**Task item**
Your answer should be the lines below from the one holding "camera: 85 degrees left, 10 degrees down" through the one holding "(576, 202) = (413, 254): yellow phone -> none", copied exactly and with nothing else.

**Material for this exercise**
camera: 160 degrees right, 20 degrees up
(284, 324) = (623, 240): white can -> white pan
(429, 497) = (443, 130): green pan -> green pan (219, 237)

...

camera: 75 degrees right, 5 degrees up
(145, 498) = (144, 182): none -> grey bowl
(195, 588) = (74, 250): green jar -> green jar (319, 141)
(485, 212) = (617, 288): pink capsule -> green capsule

* * *

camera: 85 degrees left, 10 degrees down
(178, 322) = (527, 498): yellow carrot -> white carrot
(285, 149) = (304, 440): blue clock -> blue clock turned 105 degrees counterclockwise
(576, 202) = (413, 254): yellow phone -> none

**The completed task**
camera: 85 degrees left, 10 degrees down
(178, 322) = (527, 498): yellow carrot -> white carrot
(285, 149) = (304, 440): blue clock -> blue clock turned 105 degrees counterclockwise
(576, 202) = (413, 254): yellow phone -> none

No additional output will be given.